[Dataset excerpts]
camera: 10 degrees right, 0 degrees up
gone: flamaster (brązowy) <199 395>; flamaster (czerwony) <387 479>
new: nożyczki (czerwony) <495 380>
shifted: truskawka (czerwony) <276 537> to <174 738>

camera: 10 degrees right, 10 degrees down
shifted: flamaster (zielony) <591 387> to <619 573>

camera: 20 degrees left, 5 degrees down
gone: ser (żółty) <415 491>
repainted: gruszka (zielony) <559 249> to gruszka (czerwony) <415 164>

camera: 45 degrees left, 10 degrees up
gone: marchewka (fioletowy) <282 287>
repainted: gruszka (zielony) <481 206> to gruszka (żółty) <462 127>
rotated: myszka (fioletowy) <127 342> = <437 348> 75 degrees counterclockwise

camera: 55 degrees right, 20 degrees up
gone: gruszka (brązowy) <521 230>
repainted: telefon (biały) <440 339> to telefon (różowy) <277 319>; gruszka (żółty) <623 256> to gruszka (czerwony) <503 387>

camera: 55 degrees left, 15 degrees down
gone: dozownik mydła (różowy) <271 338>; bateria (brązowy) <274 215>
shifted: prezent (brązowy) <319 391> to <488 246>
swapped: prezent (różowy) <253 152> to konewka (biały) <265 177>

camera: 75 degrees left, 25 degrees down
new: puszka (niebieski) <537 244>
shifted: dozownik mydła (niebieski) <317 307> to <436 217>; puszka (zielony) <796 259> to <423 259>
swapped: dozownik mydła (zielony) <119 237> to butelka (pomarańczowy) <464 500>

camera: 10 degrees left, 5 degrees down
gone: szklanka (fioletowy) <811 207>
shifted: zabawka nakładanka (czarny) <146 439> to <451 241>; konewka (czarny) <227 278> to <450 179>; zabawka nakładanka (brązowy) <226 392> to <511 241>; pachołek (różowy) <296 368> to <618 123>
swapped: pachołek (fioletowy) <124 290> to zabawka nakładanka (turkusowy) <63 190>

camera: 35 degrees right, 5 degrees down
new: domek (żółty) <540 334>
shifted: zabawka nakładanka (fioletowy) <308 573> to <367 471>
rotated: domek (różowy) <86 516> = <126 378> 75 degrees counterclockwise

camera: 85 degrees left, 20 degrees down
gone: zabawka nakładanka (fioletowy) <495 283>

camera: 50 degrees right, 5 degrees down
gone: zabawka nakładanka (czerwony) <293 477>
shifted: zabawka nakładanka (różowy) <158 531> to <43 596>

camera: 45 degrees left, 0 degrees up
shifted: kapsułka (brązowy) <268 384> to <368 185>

== WORK ORDER ==
All that should appear in the response is the run of lines from the first line of the entries through the line containing "repainted: gruszka (zielony) <481", copied exactly.

== ANSWER BOX ==
camera: 10 degrees right, 0 degrees up
gone: flamaster (brązowy) <199 395>; flamaster (czerwony) <387 479>
new: nożyczki (czerwony) <495 380>
shifted: truskawka (czerwony) <276 537> to <174 738>

camera: 10 degrees right, 10 degrees down
shifted: flamaster (zielony) <591 387> to <619 573>

camera: 20 degrees left, 5 degrees down
gone: ser (żółty) <415 491>
repainted: gruszka (zielony) <559 249> to gruszka (czerwony) <415 164>

camera: 45 degrees left, 10 degrees up
gone: marchewka (fioletowy) <282 287>
repainted: gruszka (zielony) <481 206> to gruszka (żółty) <462 127>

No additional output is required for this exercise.